Detected change data
• • • •
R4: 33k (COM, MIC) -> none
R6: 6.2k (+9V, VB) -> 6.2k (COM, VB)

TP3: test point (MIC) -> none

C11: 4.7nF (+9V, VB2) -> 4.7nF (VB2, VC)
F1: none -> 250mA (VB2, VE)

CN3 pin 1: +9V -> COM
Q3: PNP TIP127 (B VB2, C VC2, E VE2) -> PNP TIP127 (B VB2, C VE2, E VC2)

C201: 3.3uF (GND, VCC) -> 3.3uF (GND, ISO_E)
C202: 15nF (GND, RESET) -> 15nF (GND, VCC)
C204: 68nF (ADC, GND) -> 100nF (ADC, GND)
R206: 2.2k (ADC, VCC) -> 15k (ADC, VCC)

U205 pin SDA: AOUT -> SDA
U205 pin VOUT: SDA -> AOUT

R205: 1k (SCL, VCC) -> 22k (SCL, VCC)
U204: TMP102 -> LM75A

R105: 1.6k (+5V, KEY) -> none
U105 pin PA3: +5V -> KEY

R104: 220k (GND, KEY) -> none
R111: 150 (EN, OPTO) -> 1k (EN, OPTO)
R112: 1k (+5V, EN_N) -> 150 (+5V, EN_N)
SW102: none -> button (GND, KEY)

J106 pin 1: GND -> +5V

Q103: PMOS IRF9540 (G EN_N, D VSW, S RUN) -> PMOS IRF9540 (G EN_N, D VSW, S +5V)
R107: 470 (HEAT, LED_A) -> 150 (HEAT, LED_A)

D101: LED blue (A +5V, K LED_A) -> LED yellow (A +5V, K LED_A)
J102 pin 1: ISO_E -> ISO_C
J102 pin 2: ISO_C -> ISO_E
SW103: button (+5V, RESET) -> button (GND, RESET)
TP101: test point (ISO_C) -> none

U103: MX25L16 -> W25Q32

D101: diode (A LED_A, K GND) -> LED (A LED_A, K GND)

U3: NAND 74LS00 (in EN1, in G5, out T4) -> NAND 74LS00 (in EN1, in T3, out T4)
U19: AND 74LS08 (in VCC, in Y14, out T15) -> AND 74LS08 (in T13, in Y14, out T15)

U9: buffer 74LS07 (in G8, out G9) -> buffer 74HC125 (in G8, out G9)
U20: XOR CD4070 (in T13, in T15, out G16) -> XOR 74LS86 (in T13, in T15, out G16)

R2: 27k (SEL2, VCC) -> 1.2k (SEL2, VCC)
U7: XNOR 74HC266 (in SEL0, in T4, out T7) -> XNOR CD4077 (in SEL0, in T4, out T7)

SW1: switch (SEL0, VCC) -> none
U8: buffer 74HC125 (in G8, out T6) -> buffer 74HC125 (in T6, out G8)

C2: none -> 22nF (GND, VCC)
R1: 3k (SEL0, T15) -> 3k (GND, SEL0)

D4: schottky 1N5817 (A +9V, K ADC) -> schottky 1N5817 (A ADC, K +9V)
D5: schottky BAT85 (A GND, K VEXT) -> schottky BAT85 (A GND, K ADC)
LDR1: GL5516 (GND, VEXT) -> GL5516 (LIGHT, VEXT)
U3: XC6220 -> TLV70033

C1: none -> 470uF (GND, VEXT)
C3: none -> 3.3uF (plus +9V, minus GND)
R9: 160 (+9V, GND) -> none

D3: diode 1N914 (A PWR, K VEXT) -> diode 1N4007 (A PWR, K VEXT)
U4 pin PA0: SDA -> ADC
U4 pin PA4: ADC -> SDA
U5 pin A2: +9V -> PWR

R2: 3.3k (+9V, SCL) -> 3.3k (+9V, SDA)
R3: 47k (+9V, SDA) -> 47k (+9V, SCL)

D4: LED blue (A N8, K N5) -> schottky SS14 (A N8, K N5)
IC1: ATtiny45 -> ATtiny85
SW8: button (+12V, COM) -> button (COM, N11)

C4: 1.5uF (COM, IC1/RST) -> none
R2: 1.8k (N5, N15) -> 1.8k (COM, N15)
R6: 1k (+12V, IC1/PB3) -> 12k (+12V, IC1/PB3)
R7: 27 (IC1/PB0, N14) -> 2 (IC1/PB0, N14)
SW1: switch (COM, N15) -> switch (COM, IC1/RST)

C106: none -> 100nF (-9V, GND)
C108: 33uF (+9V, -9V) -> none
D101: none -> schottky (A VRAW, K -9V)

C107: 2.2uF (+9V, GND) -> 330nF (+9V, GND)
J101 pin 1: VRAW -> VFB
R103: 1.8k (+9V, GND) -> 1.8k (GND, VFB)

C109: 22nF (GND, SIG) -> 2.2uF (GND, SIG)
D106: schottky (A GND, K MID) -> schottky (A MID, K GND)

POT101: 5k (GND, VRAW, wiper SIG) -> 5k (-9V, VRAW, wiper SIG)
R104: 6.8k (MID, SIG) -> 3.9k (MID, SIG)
• • • •
#### Work instructions
Lines in the data containing the string "VRAW" are to be counted; give that number alone.

#### Expected answer
3